→ YOUR OBJECTIVE
The lines to output run from the first line of the entries below through the line containing "(404, 171) = (351, 187): green"; copy them exactly and leave out pictures.

Dataset excerpts:

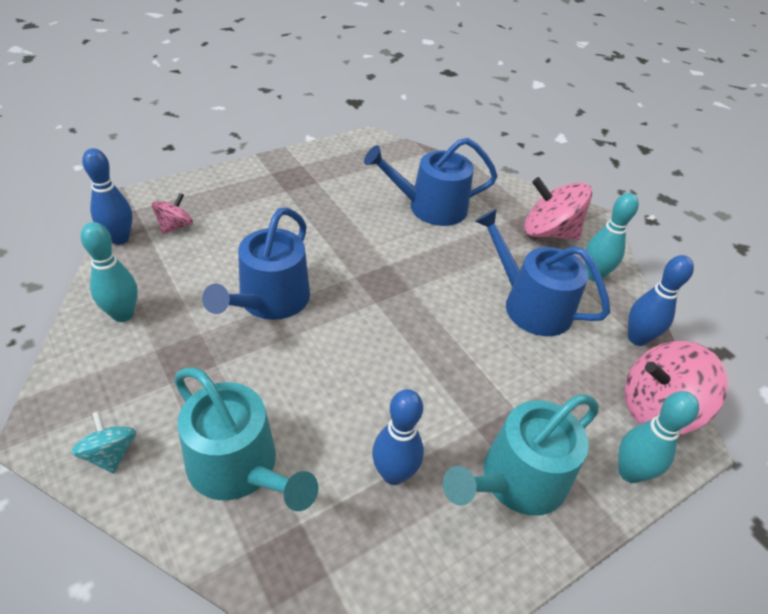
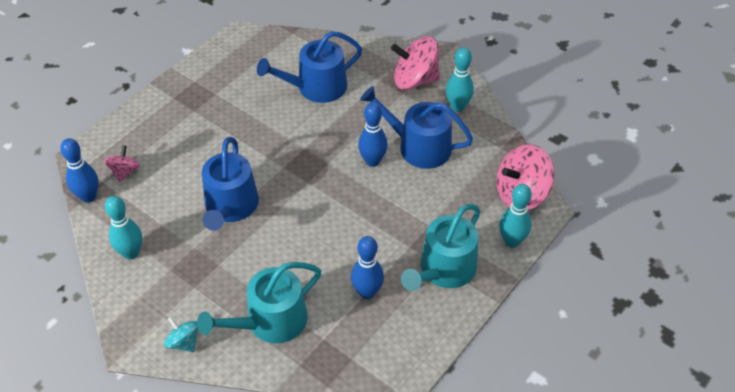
camera: 15 degrees left, 5 degrees up
(239, 467) = (270, 322): turquoise watering can -> turquoise watering can turned 120 degrees clockwise
(637, 338) = (499, 147): blue bowling pin -> blue bowling pin (372, 161)

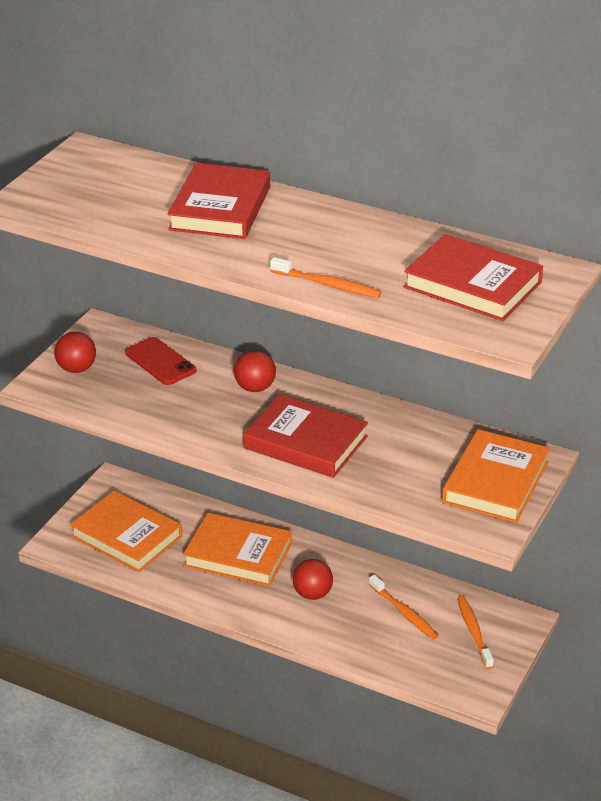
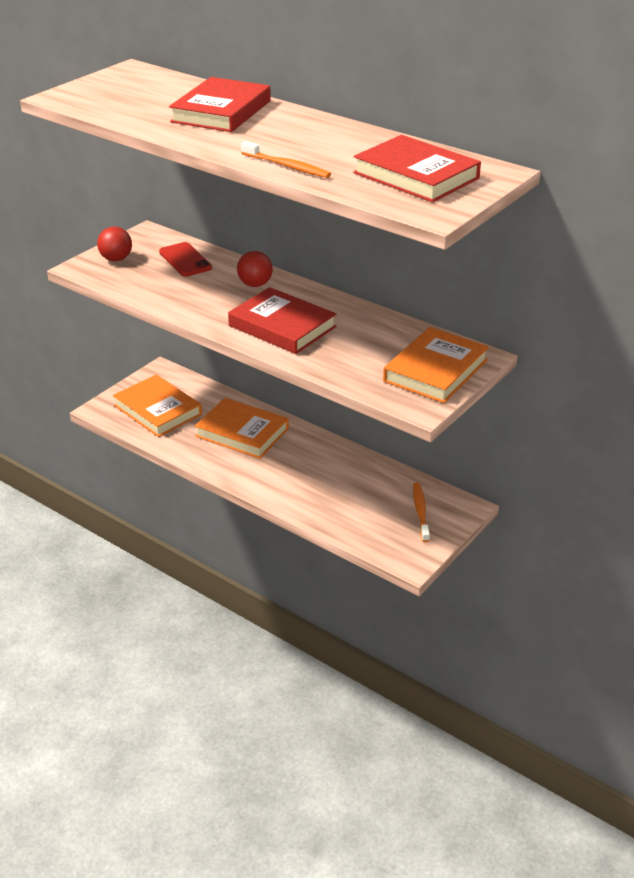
camera: 10 degrees right, 0 degrees up
(312, 594) = (293, 468): red ball -> none
(404, 613) = (365, 490): orange toothbrush -> none

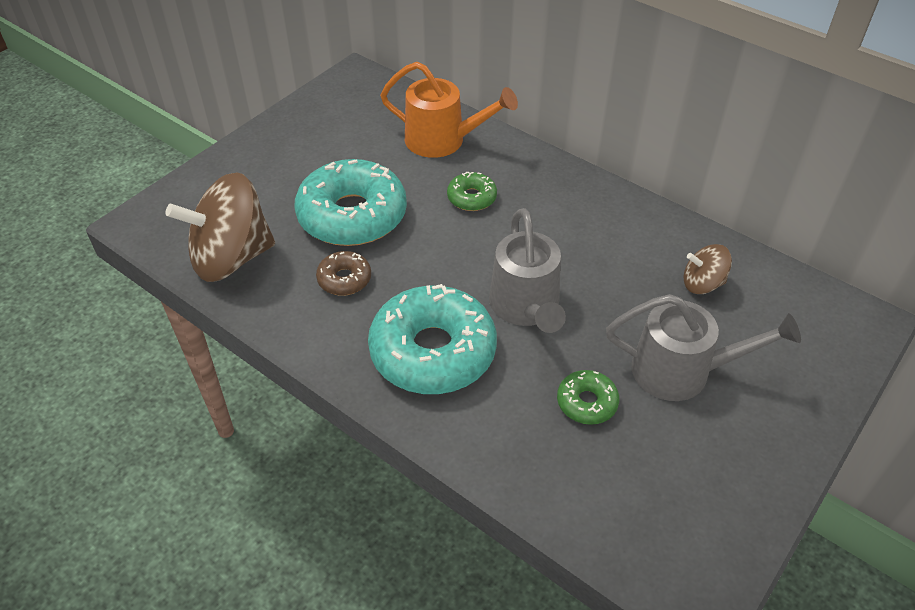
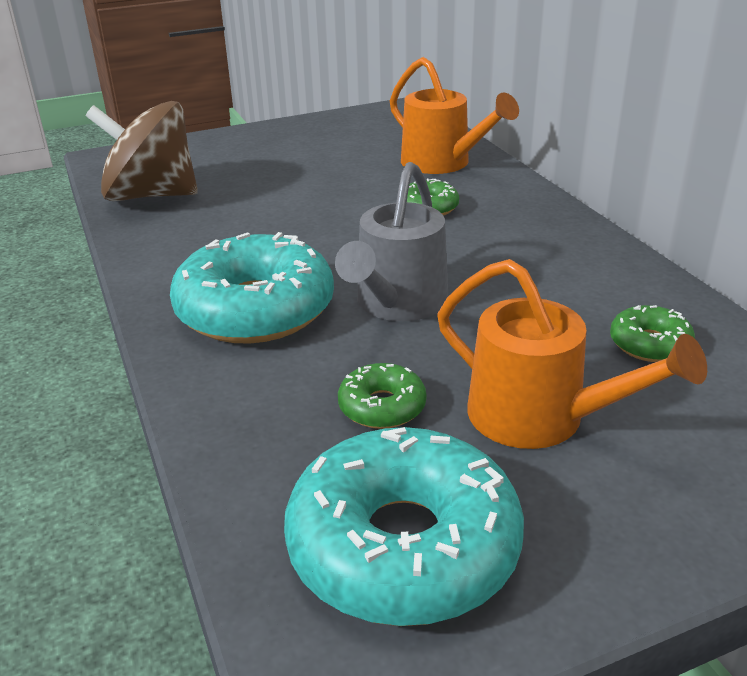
camera: 30 degrees right, 15 degrees down
(344, 279) = (232, 234): brown donut -> none
(352, 215) = (292, 193): turquoise donut -> turquoise donut (403, 546)
(682, 371) = (541, 418): grey watering can -> orange watering can
(702, 284) = (649, 344): brown spinning top -> green donut

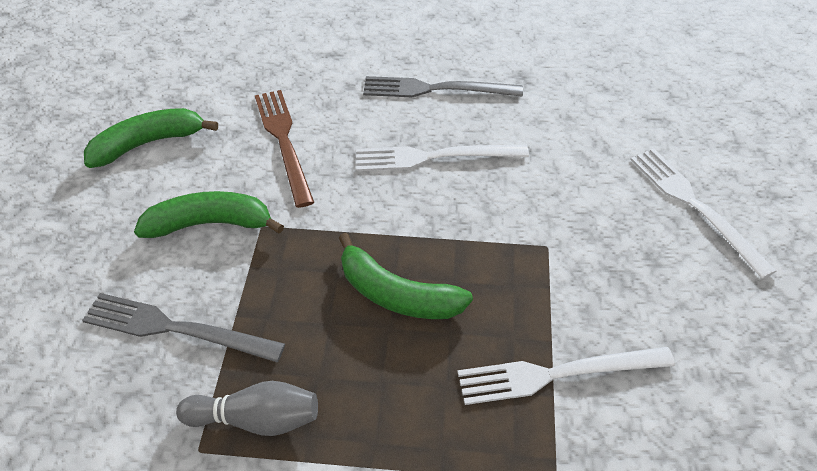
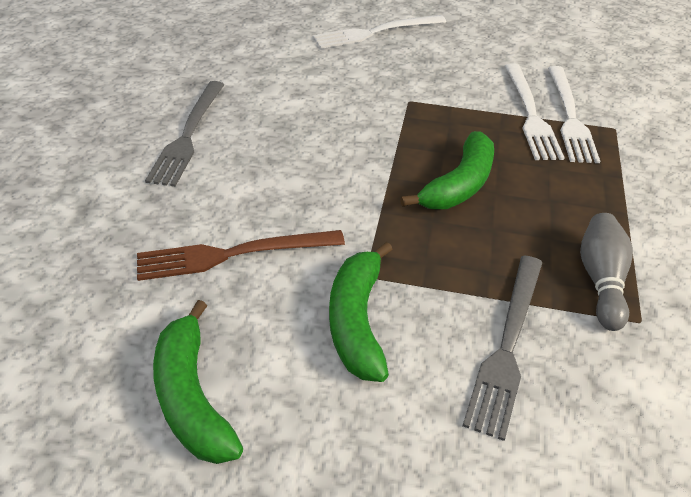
camera: 85 degrees left, 5 degrees down
(434, 157) = (290, 146): white fork -> white fork (569, 116)

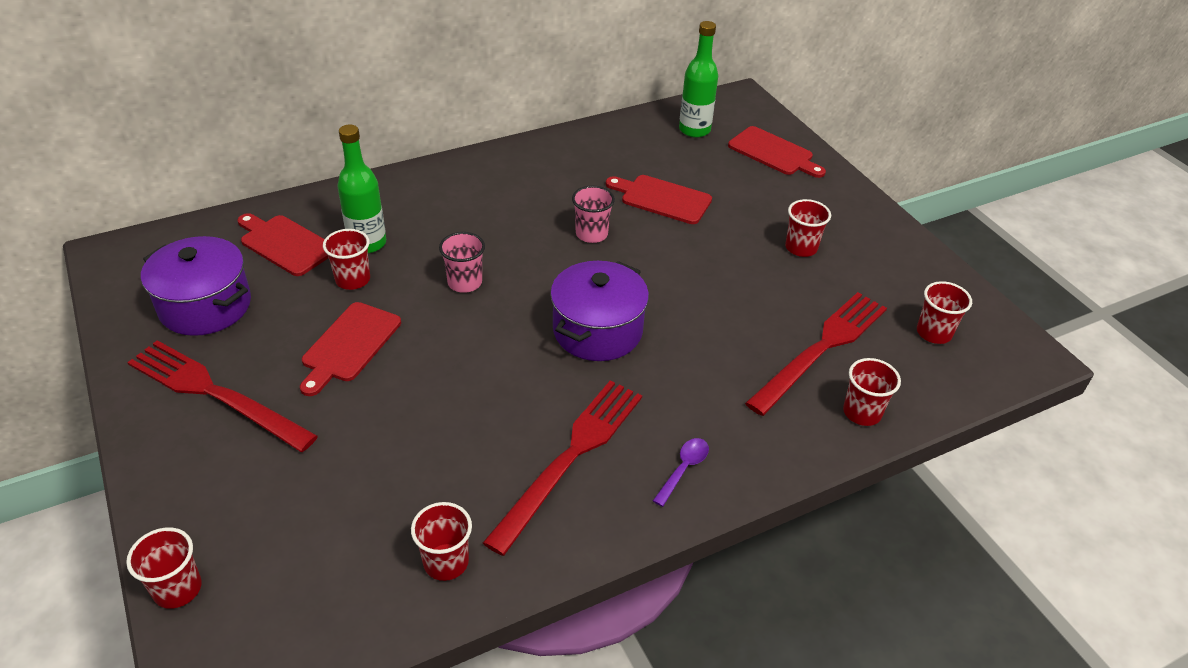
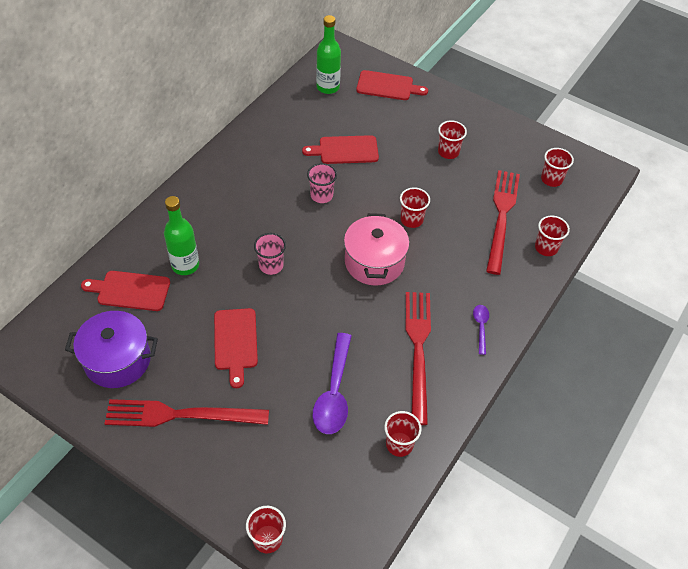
camera: 30 degrees left, 10 degrees up
(353, 280) = (198, 296): red cup -> red cup (411, 219)
(416, 456) = (334, 392): none -> purple spoon
(597, 330) = (374, 262): purple pot -> pink pot

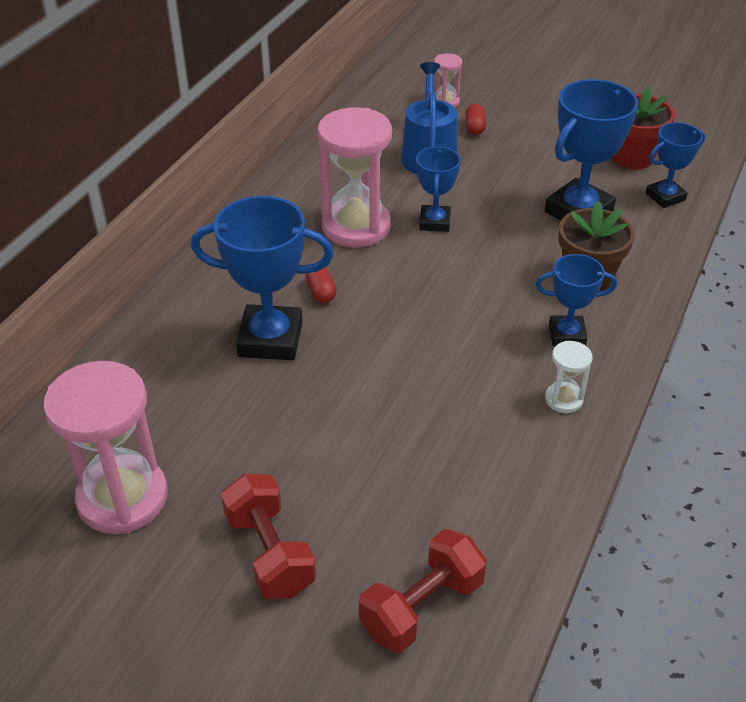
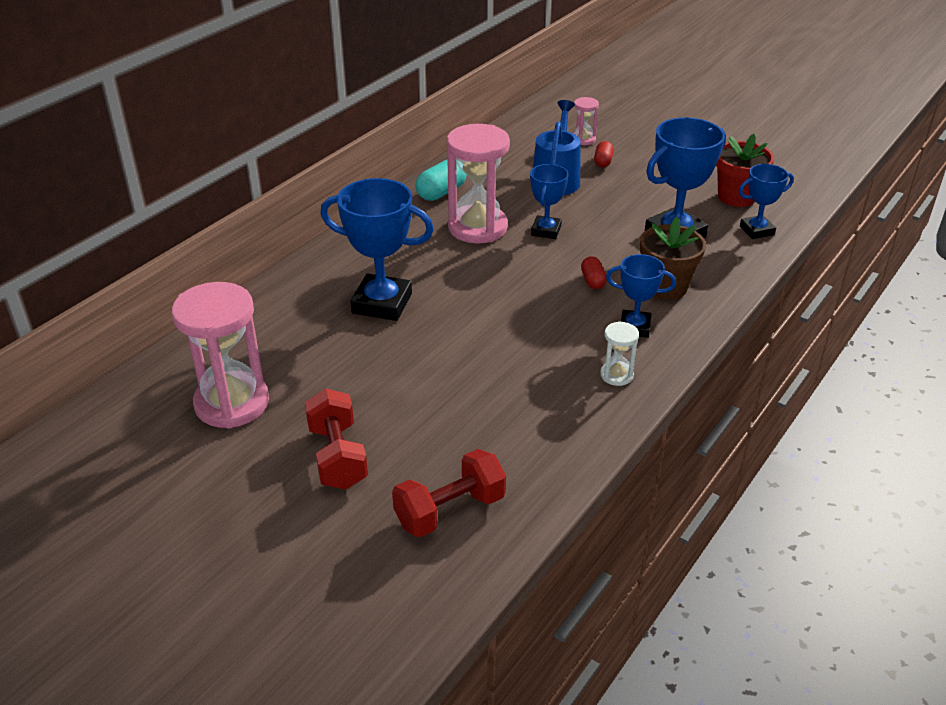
camera: 10 degrees right, 5 degrees down
(302, 185) = (441, 192): none -> turquoise capsule
(321, 292) = (434, 273): red capsule -> red capsule (593, 281)

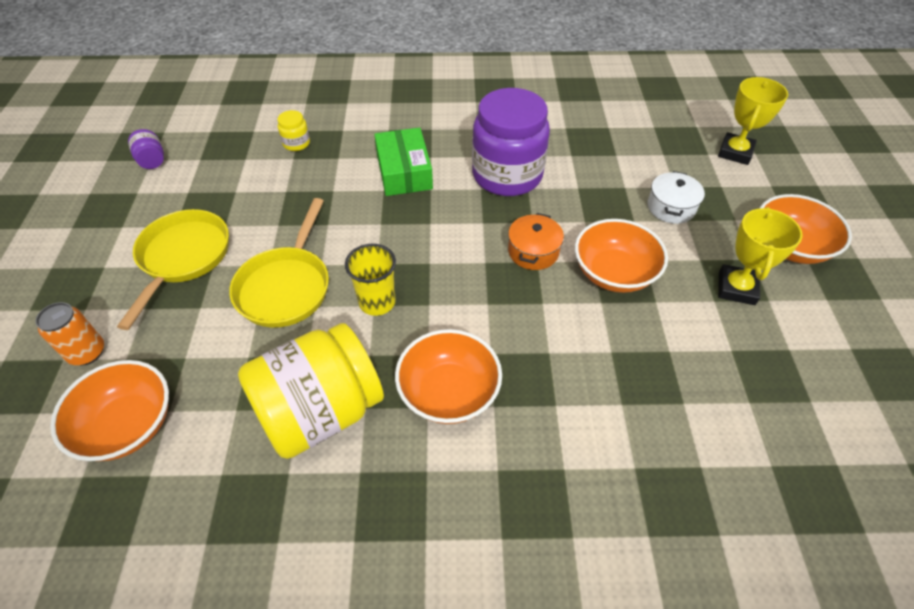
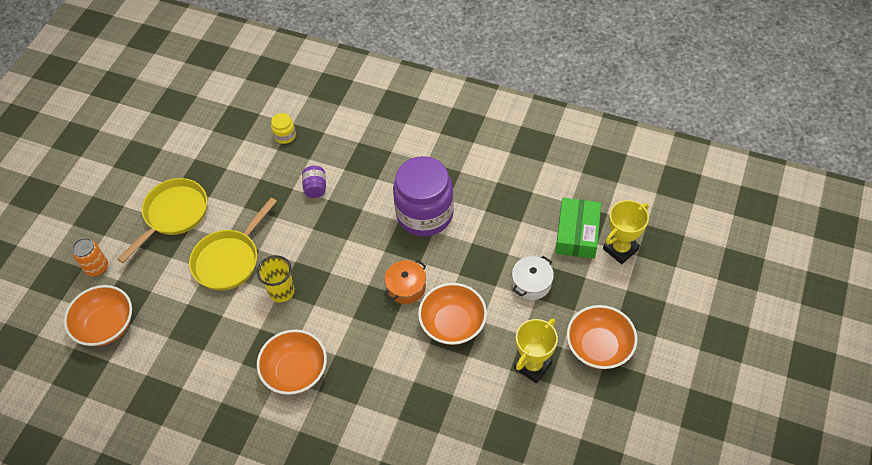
camera: 25 degrees right, 5 degrees up
(152, 160) = (180, 122): purple jar -> purple jar (315, 188)
(320, 412) = (215, 356): yellow jar -> none
(404, 171) = (351, 187): green box -> green box (577, 233)

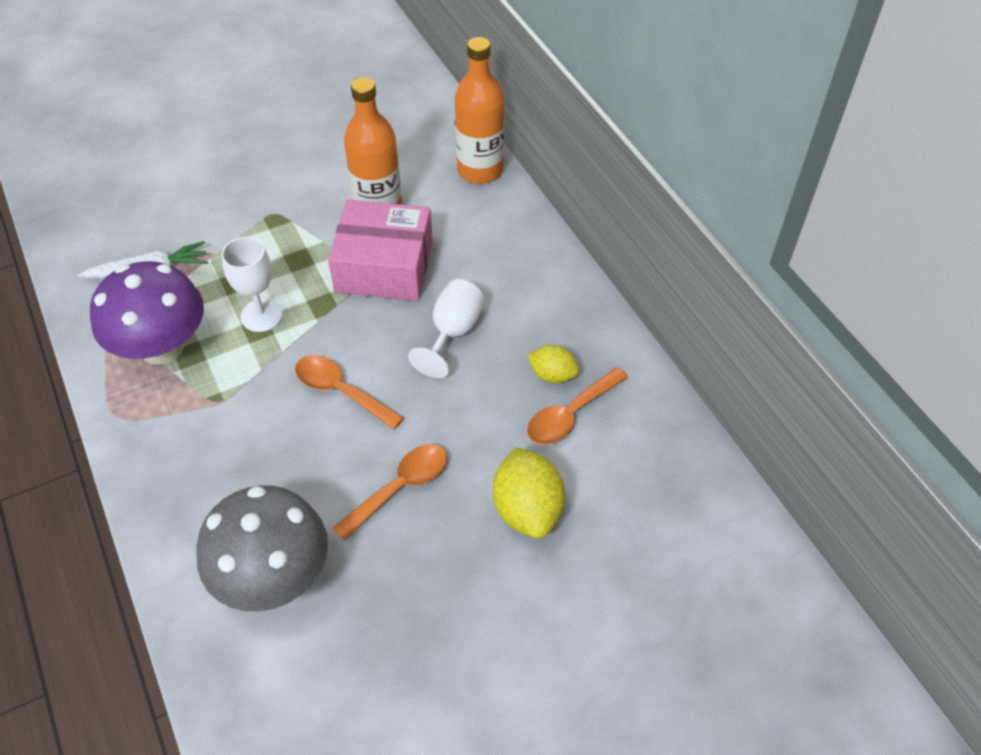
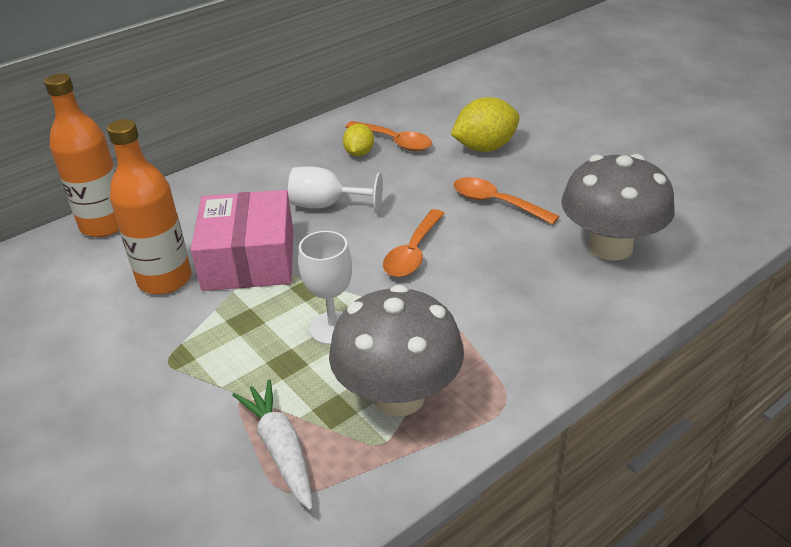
camera: 100 degrees left, 15 degrees down
(162, 347) = (398, 396): purple mushroom -> grey mushroom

→ RESULT
camera: 15 degrees left, 5 degrees up
(239, 467) = (270, 322): turquoise watering can -> turquoise watering can turned 120 degrees clockwise
(637, 338) = (499, 147): blue bowling pin -> blue bowling pin (372, 161)

camera: 10 degrees right, 0 degrees up
(312, 594) = (293, 468): red ball -> none
(404, 613) = (365, 490): orange toothbrush -> none

camera: 30 degrees right, 15 degrees down
(344, 279) = (232, 234): brown donut -> none
(352, 215) = (292, 193): turquoise donut -> turquoise donut (403, 546)
(682, 371) = (541, 418): grey watering can -> orange watering can
(702, 284) = (649, 344): brown spinning top -> green donut

camera: 85 degrees left, 5 degrees down
(434, 157) = (290, 146): white fork -> white fork (569, 116)

camera: 30 degrees left, 10 degrees up
(353, 280) = (198, 296): red cup -> red cup (411, 219)
(416, 456) = (334, 392): none -> purple spoon
(597, 330) = (374, 262): purple pot -> pink pot

camera: 10 degrees right, 5 degrees down
(302, 185) = (441, 192): none -> turquoise capsule
(321, 292) = (434, 273): red capsule -> red capsule (593, 281)

camera: 25 degrees right, 5 degrees up
(152, 160) = (180, 122): purple jar -> purple jar (315, 188)
(320, 412) = (215, 356): yellow jar -> none
(404, 171) = (351, 187): green box -> green box (577, 233)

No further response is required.